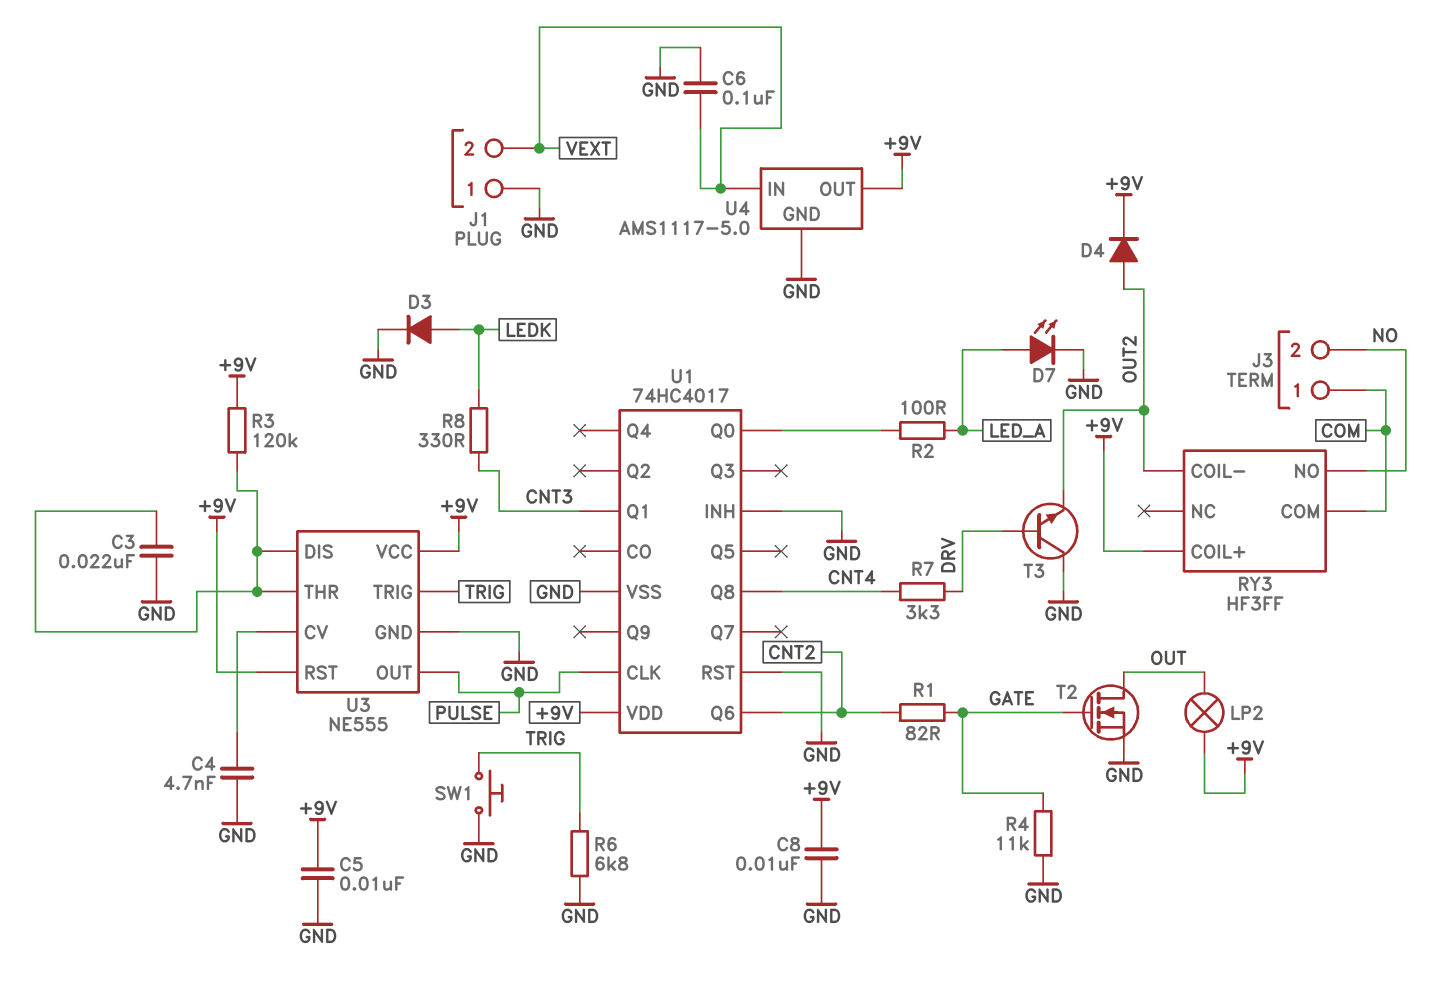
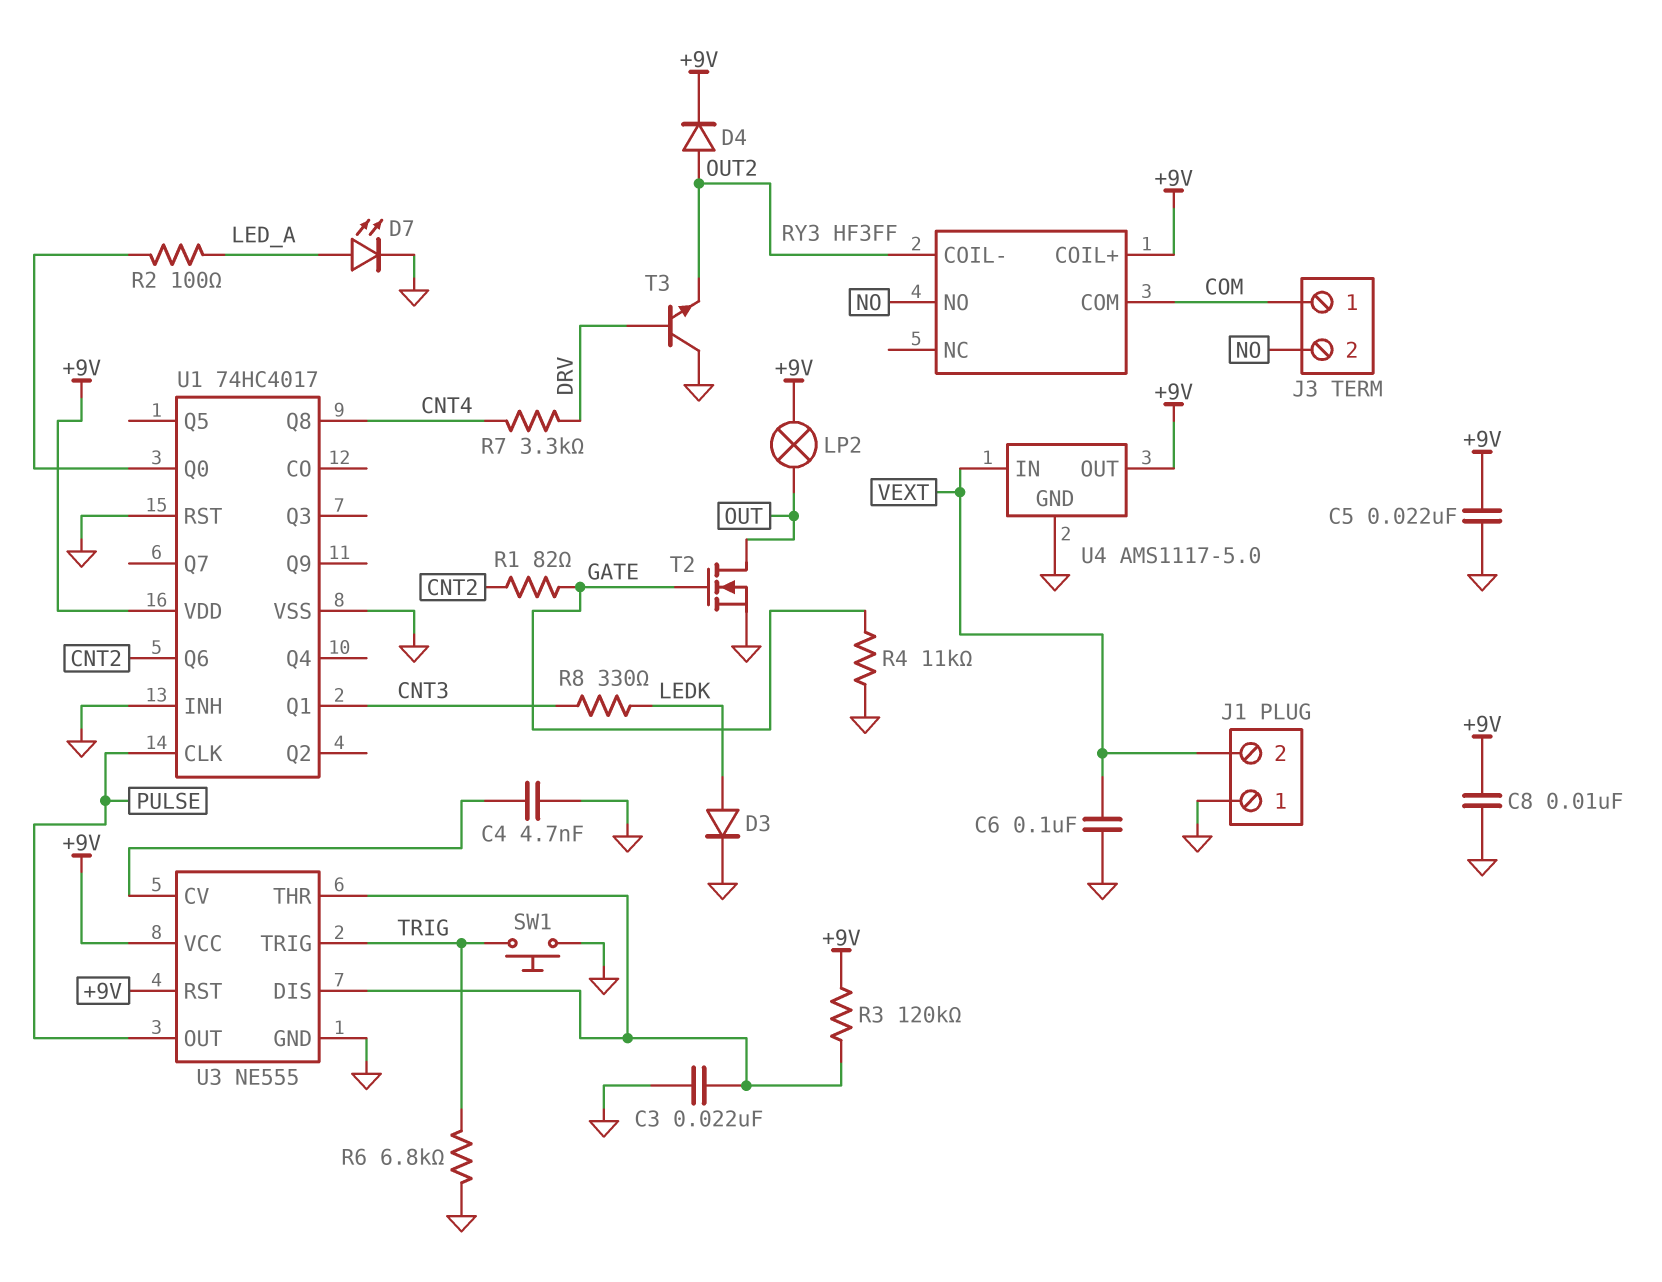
C5: 10nF (+9V, GND) -> 22nF (+9V, GND)

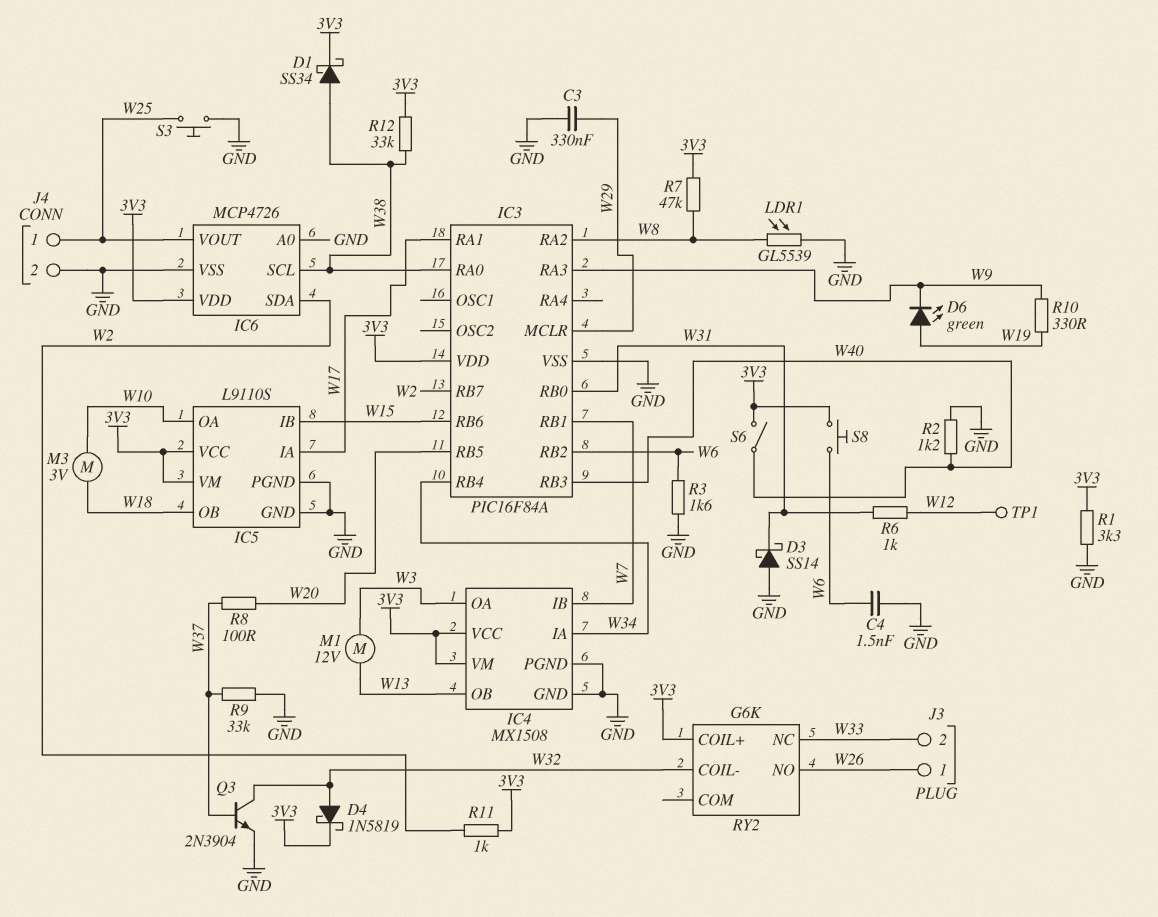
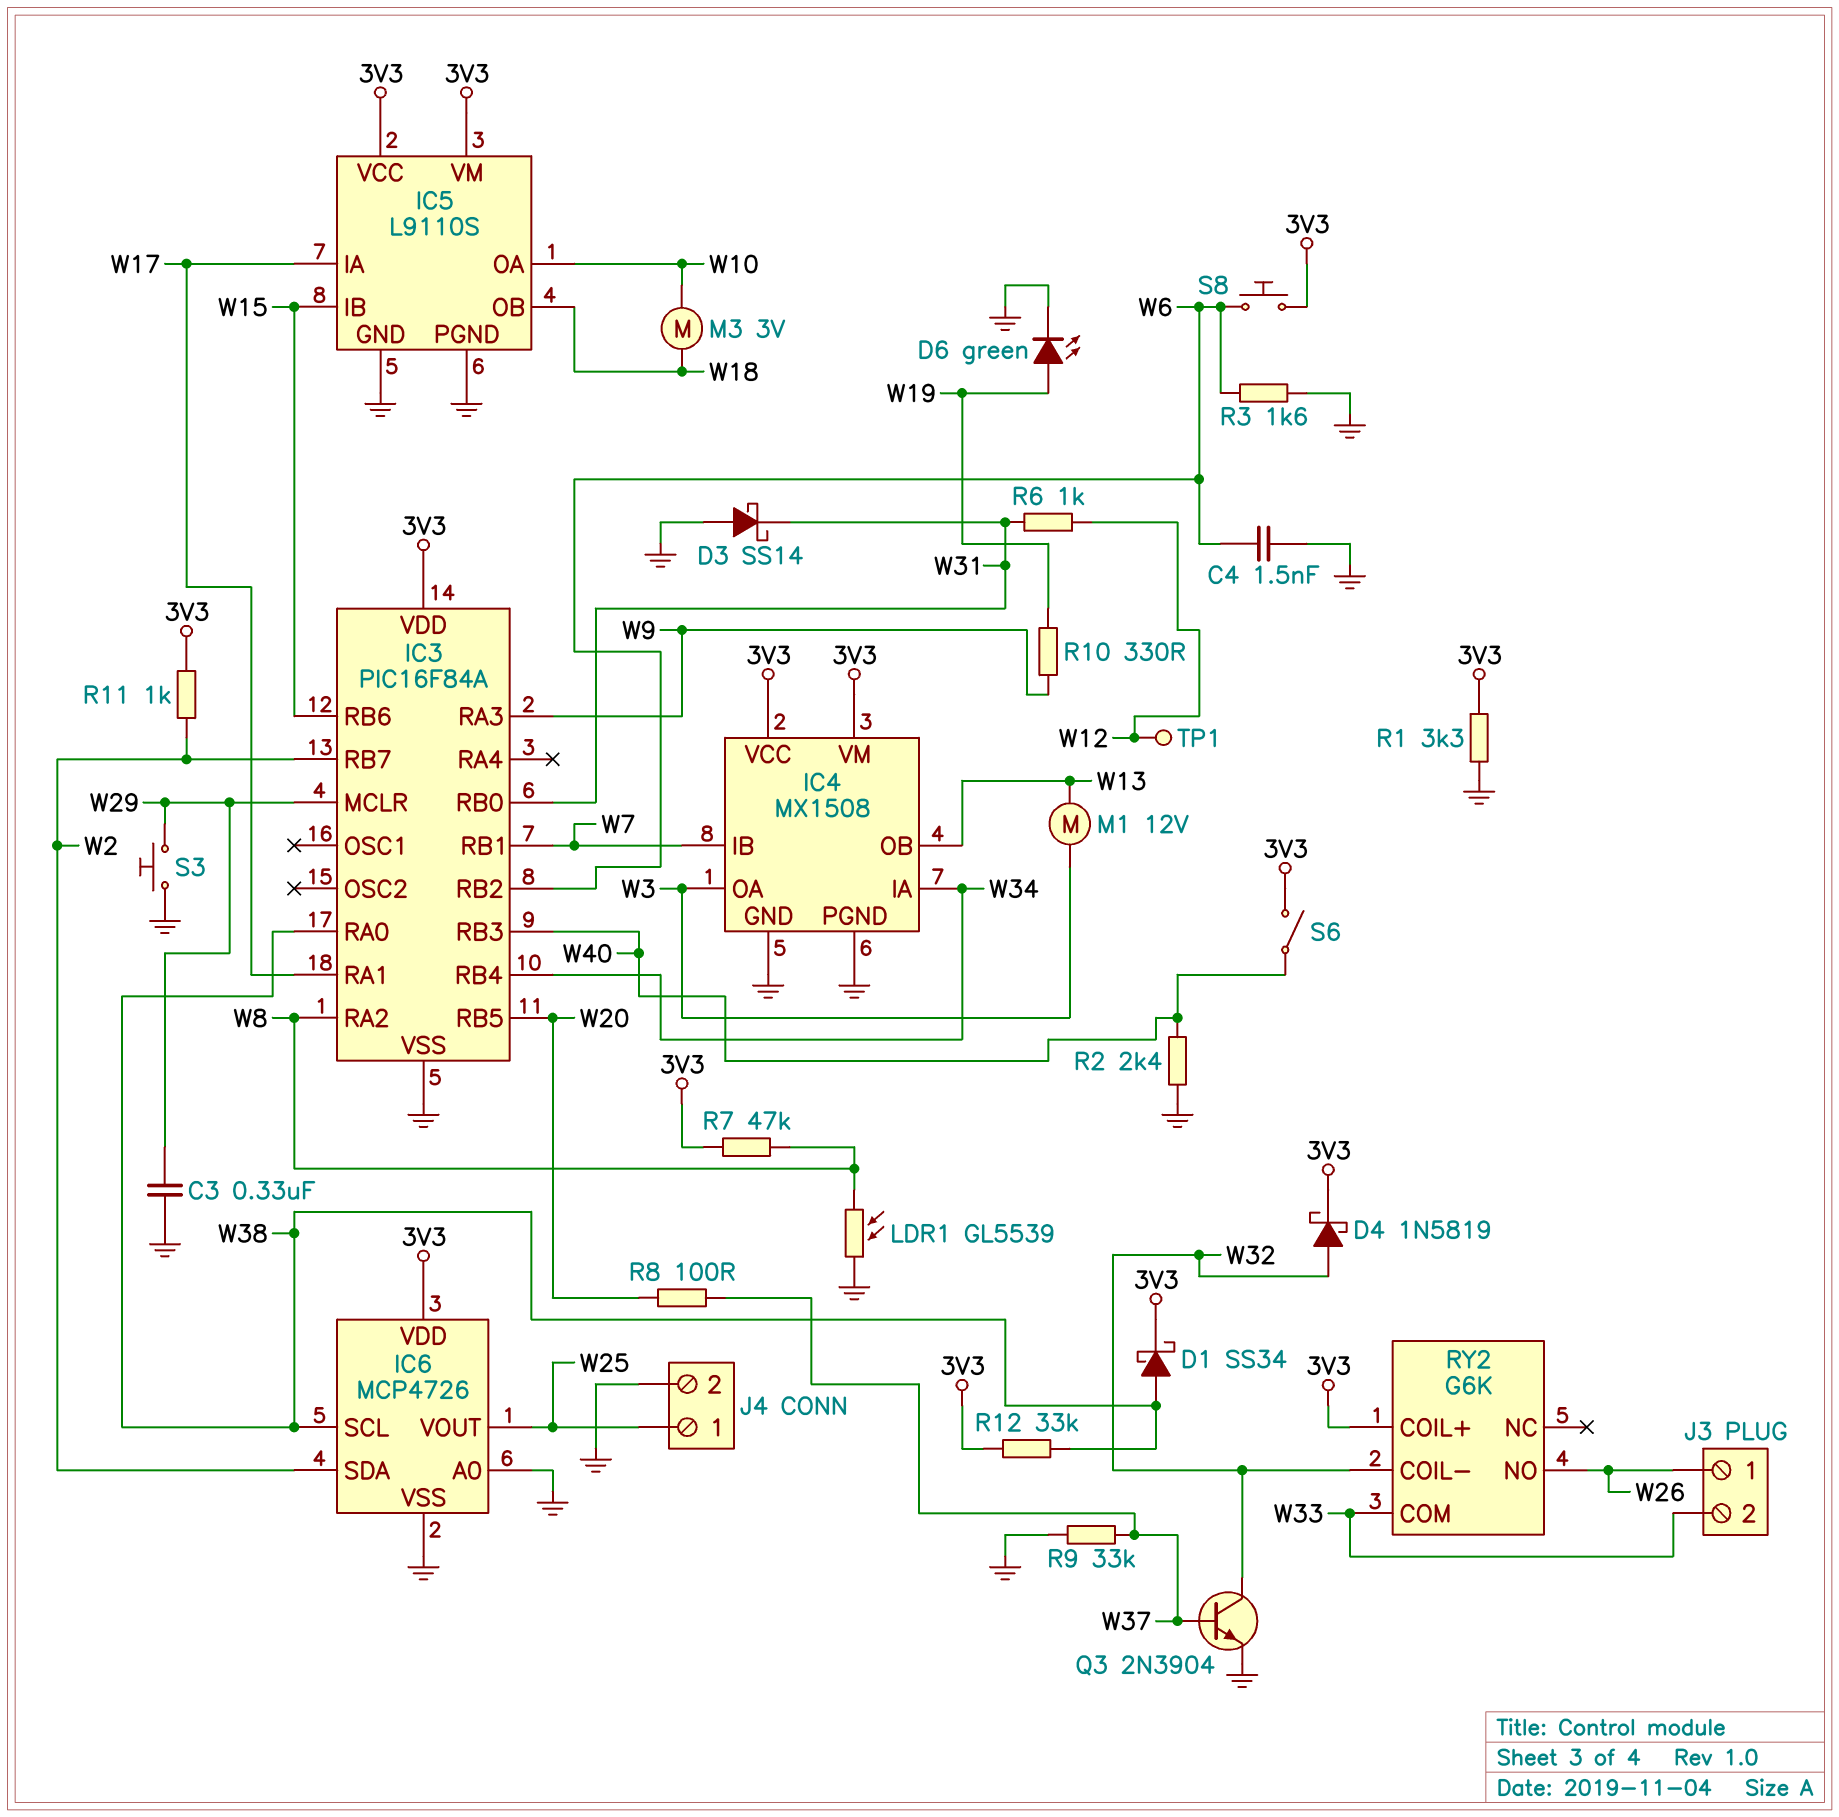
D6: LED green (A W19, K W9) -> LED green (A W19, K GND)
R2: 1.2k (GND, W40) -> 2.4k (GND, W40)
RY2 pin COM: none -> W33
RY2 pin NC: W33 -> none
S3: button (GND, W25) -> button (GND, W29)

┄┄┄┄┄┄┄┄┄┄

* [Assignment]
Collect the lines of the records that include the string "none".

* [Answer below]
RY2 pin COM: none -> W33
RY2 pin NC: W33 -> none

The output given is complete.